* **Given data**
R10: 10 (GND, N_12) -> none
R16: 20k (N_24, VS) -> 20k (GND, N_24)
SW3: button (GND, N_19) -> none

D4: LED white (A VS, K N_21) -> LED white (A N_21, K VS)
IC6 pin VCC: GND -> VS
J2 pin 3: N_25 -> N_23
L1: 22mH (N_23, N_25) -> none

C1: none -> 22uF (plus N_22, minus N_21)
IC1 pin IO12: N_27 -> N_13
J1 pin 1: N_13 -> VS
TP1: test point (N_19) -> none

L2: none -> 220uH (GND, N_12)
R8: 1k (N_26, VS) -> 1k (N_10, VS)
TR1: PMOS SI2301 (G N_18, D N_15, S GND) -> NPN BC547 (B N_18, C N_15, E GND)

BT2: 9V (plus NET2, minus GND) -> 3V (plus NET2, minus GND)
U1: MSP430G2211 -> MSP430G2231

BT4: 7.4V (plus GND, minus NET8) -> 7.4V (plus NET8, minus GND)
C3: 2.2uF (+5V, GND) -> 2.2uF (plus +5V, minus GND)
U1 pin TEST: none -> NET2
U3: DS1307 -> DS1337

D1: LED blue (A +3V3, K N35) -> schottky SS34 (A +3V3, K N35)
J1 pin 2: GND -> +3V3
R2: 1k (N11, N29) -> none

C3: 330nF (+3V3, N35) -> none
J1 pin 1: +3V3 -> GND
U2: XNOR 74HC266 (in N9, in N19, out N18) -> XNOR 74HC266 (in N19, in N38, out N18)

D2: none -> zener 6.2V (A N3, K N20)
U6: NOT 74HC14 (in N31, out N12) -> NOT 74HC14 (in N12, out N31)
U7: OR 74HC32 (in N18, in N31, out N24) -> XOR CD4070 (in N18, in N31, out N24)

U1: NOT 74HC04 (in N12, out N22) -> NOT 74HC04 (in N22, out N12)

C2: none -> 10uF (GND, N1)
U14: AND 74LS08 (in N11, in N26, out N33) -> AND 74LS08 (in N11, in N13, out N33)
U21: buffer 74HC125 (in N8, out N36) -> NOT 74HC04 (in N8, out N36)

* **To do**
Return every record in full, word for word.

* **Finished task**
R10: 10 (GND, N_12) -> none
R16: 20k (N_24, VS) -> 20k (GND, N_24)
SW3: button (GND, N_19) -> none

D4: LED white (A VS, K N_21) -> LED white (A N_21, K VS)
IC6 pin VCC: GND -> VS
J2 pin 3: N_25 -> N_23
L1: 22mH (N_23, N_25) -> none

C1: none -> 22uF (plus N_22, minus N_21)
IC1 pin IO12: N_27 -> N_13
J1 pin 1: N_13 -> VS
TP1: test point (N_19) -> none

L2: none -> 220uH (GND, N_12)
R8: 1k (N_26, VS) -> 1k (N_10, VS)
TR1: PMOS SI2301 (G N_18, D N_15, S GND) -> NPN BC547 (B N_18, C N_15, E GND)

BT2: 9V (plus NET2, minus GND) -> 3V (plus NET2, minus GND)
U1: MSP430G2211 -> MSP430G2231

BT4: 7.4V (plus GND, minus NET8) -> 7.4V (plus NET8, minus GND)
C3: 2.2uF (+5V, GND) -> 2.2uF (plus +5V, minus GND)
U1 pin TEST: none -> NET2
U3: DS1307 -> DS1337

D1: LED blue (A +3V3, K N35) -> schottky SS34 (A +3V3, K N35)
J1 pin 2: GND -> +3V3
R2: 1k (N11, N29) -> none

C3: 330nF (+3V3, N35) -> none
J1 pin 1: +3V3 -> GND
U2: XNOR 74HC266 (in N9, in N19, out N18) -> XNOR 74HC266 (in N19, in N38, out N18)

D2: none -> zener 6.2V (A N3, K N20)
U6: NOT 74HC14 (in N31, out N12) -> NOT 74HC14 (in N12, out N31)
U7: OR 74HC32 (in N18, in N31, out N24) -> XOR CD4070 (in N18, in N31, out N24)

U1: NOT 74HC04 (in N12, out N22) -> NOT 74HC04 (in N22, out N12)

C2: none -> 10uF (GND, N1)
U14: AND 74LS08 (in N11, in N26, out N33) -> AND 74LS08 (in N11, in N13, out N33)
U21: buffer 74HC125 (in N8, out N36) -> NOT 74HC04 (in N8, out N36)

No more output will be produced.